Records section start

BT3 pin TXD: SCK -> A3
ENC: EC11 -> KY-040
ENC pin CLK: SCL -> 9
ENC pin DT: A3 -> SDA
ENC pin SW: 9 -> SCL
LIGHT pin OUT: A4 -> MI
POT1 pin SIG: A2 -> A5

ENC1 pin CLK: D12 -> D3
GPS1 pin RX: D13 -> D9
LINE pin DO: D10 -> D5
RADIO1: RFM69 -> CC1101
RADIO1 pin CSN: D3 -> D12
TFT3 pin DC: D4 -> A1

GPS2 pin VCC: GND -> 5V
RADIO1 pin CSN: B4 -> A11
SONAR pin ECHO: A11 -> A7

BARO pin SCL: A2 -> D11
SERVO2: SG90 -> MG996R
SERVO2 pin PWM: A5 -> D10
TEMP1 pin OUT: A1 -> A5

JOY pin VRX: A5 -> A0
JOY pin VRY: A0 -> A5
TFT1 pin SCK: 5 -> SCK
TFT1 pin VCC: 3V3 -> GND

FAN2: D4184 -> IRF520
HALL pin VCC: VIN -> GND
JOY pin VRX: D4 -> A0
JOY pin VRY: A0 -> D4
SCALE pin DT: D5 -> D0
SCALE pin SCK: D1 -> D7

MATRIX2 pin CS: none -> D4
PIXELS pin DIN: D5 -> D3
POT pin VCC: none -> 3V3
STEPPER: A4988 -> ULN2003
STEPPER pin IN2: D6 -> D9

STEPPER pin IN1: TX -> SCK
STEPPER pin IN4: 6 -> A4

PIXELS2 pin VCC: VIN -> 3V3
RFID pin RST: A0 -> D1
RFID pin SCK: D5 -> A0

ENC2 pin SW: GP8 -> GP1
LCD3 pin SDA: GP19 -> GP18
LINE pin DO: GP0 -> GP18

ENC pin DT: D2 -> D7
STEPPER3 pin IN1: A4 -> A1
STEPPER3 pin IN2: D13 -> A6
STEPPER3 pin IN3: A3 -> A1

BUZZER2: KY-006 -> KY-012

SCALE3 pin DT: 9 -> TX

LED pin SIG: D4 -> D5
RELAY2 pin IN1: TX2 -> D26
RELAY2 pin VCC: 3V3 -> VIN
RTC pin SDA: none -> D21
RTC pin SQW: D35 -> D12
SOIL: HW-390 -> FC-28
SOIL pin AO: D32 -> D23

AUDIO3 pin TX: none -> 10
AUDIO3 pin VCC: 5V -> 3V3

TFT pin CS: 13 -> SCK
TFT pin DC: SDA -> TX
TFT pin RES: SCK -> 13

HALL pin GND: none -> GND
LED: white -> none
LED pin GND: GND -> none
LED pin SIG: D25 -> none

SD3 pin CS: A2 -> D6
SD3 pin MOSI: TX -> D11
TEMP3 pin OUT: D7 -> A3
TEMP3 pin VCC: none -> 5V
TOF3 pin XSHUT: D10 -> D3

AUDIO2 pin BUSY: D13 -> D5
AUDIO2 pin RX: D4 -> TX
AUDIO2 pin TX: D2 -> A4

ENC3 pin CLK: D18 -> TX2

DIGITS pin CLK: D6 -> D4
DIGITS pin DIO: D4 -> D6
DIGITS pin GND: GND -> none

Records section end

• [Exercise brief]:
Every record above should be copied exactly.

• [Answer to this task]:
BT3 pin TXD: SCK -> A3
ENC: EC11 -> KY-040
ENC pin CLK: SCL -> 9
ENC pin DT: A3 -> SDA
ENC pin SW: 9 -> SCL
LIGHT pin OUT: A4 -> MI
POT1 pin SIG: A2 -> A5

ENC1 pin CLK: D12 -> D3
GPS1 pin RX: D13 -> D9
LINE pin DO: D10 -> D5
RADIO1: RFM69 -> CC1101
RADIO1 pin CSN: D3 -> D12
TFT3 pin DC: D4 -> A1

GPS2 pin VCC: GND -> 5V
RADIO1 pin CSN: B4 -> A11
SONAR pin ECHO: A11 -> A7

BARO pin SCL: A2 -> D11
SERVO2: SG90 -> MG996R
SERVO2 pin PWM: A5 -> D10
TEMP1 pin OUT: A1 -> A5

JOY pin VRX: A5 -> A0
JOY pin VRY: A0 -> A5
TFT1 pin SCK: 5 -> SCK
TFT1 pin VCC: 3V3 -> GND

FAN2: D4184 -> IRF520
HALL pin VCC: VIN -> GND
JOY pin VRX: D4 -> A0
JOY pin VRY: A0 -> D4
SCALE pin DT: D5 -> D0
SCALE pin SCK: D1 -> D7

MATRIX2 pin CS: none -> D4
PIXELS pin DIN: D5 -> D3
POT pin VCC: none -> 3V3
STEPPER: A4988 -> ULN2003
STEPPER pin IN2: D6 -> D9

STEPPER pin IN1: TX -> SCK
STEPPER pin IN4: 6 -> A4

PIXELS2 pin VCC: VIN -> 3V3
RFID pin RST: A0 -> D1
RFID pin SCK: D5 -> A0

ENC2 pin SW: GP8 -> GP1
LCD3 pin SDA: GP19 -> GP18
LINE pin DO: GP0 -> GP18

ENC pin DT: D2 -> D7
STEPPER3 pin IN1: A4 -> A1
STEPPER3 pin IN2: D13 -> A6
STEPPER3 pin IN3: A3 -> A1

BUZZER2: KY-006 -> KY-012

SCALE3 pin DT: 9 -> TX

LED pin SIG: D4 -> D5
RELAY2 pin IN1: TX2 -> D26
RELAY2 pin VCC: 3V3 -> VIN
RTC pin SDA: none -> D21
RTC pin SQW: D35 -> D12
SOIL: HW-390 -> FC-28
SOIL pin AO: D32 -> D23

AUDIO3 pin TX: none -> 10
AUDIO3 pin VCC: 5V -> 3V3

TFT pin CS: 13 -> SCK
TFT pin DC: SDA -> TX
TFT pin RES: SCK -> 13

HALL pin GND: none -> GND
LED: white -> none
LED pin GND: GND -> none
LED pin SIG: D25 -> none

SD3 pin CS: A2 -> D6
SD3 pin MOSI: TX -> D11
TEMP3 pin OUT: D7 -> A3
TEMP3 pin VCC: none -> 5V
TOF3 pin XSHUT: D10 -> D3

AUDIO2 pin BUSY: D13 -> D5
AUDIO2 pin RX: D4 -> TX
AUDIO2 pin TX: D2 -> A4

ENC3 pin CLK: D18 -> TX2

DIGITS pin CLK: D6 -> D4
DIGITS pin DIO: D4 -> D6
DIGITS pin GND: GND -> none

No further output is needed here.